Problem requirements » Write the records below out again word for word, with the pictures removed.

Records from a data source
* * * * *

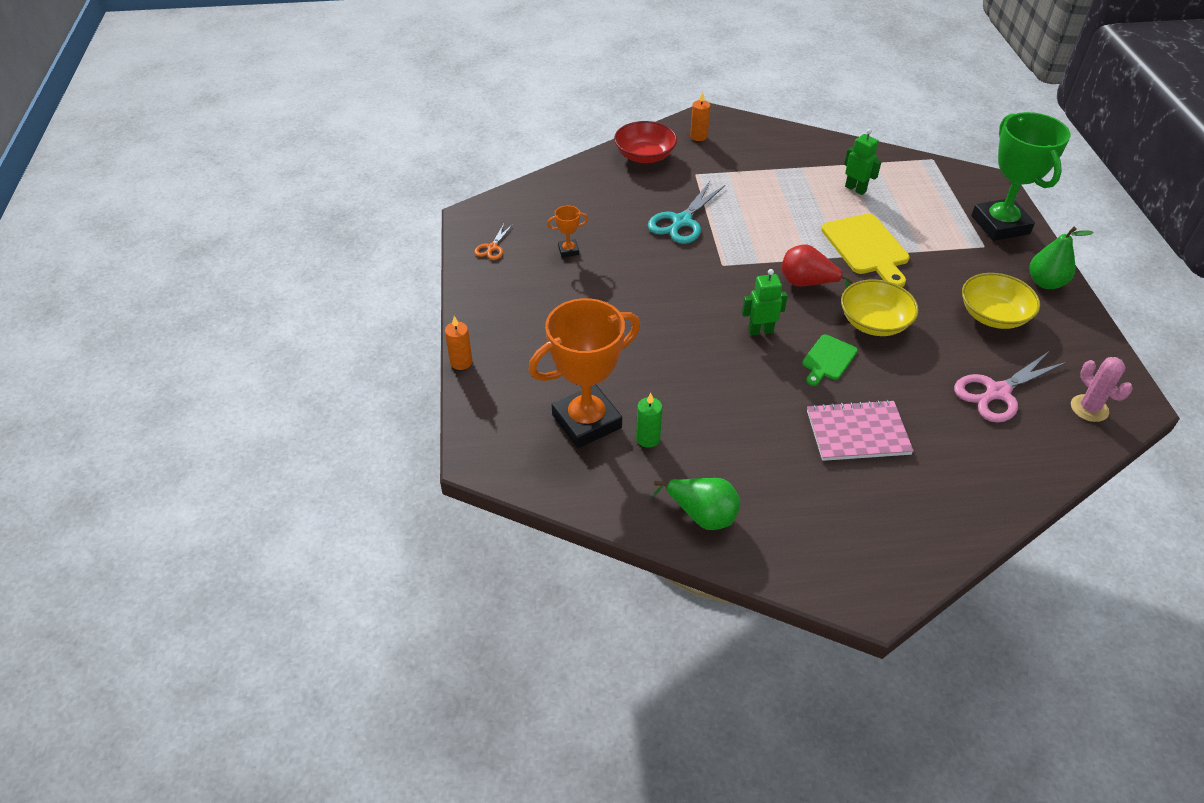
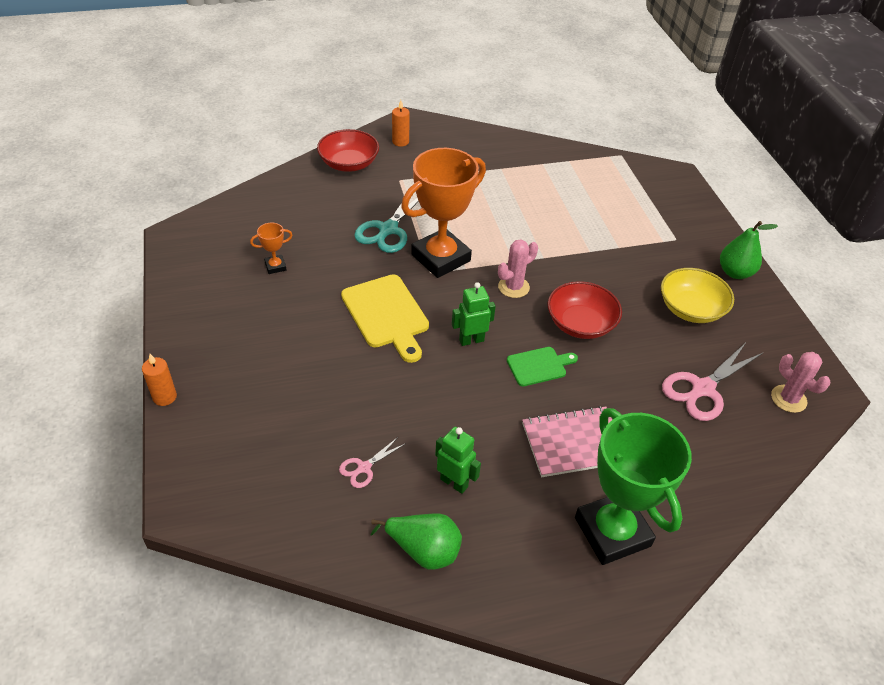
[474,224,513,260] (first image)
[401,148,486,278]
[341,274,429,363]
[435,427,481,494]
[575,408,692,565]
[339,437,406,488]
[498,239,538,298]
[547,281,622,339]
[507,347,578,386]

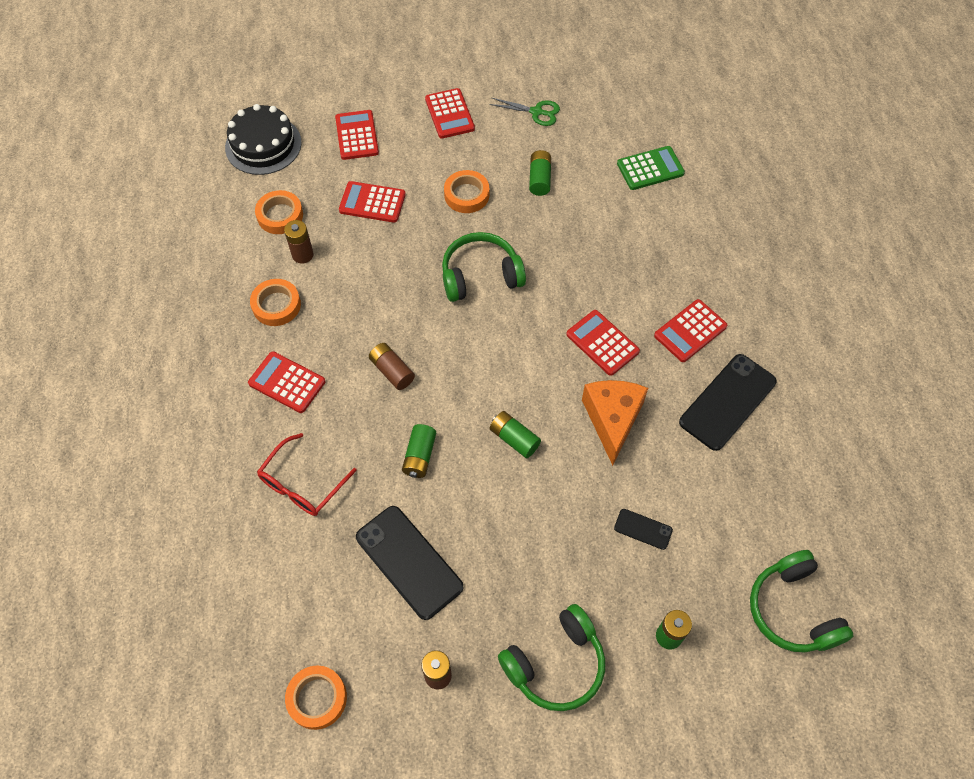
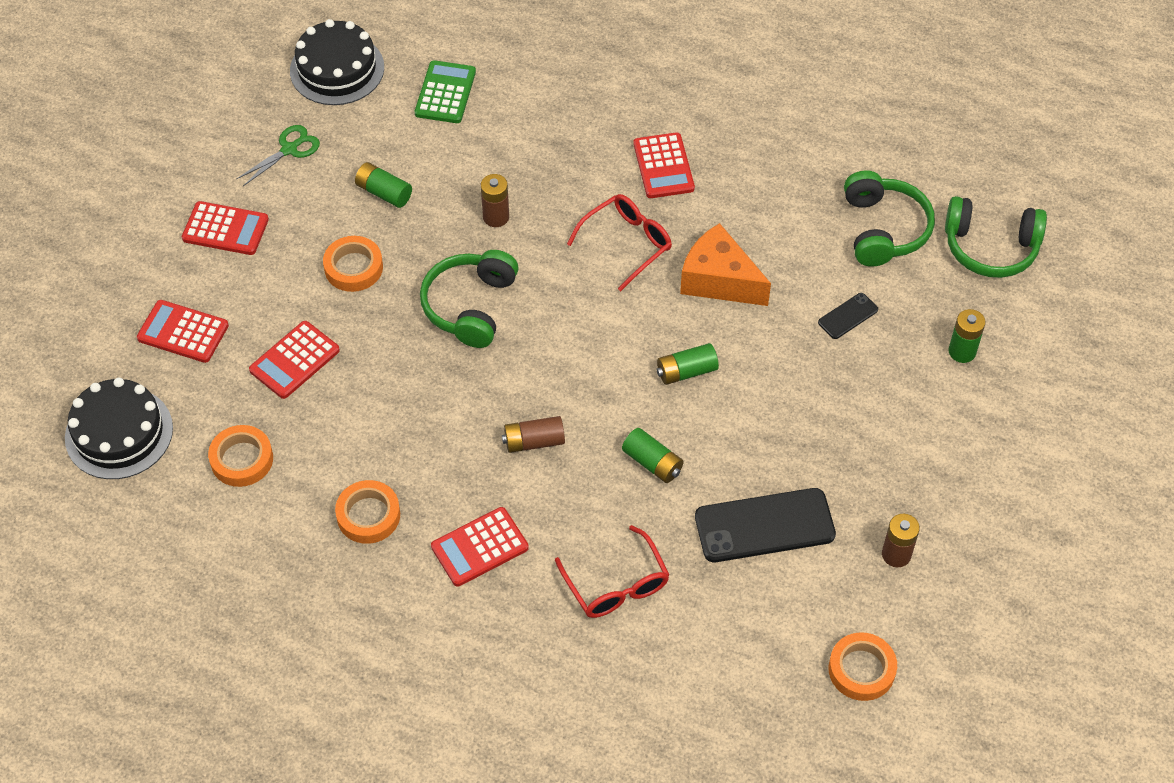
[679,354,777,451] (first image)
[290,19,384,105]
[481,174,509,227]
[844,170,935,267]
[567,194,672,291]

* * * * *

Response below »
[474,224,513,260] (first image)
[401,148,486,278]
[341,274,429,363]
[435,427,481,494]
[575,408,692,565]
[339,437,406,488]
[498,239,538,298]
[547,281,622,339]
[507,347,578,386]

[679,354,777,451] (first image)
[290,19,384,105]
[481,174,509,227]
[844,170,935,267]
[567,194,672,291]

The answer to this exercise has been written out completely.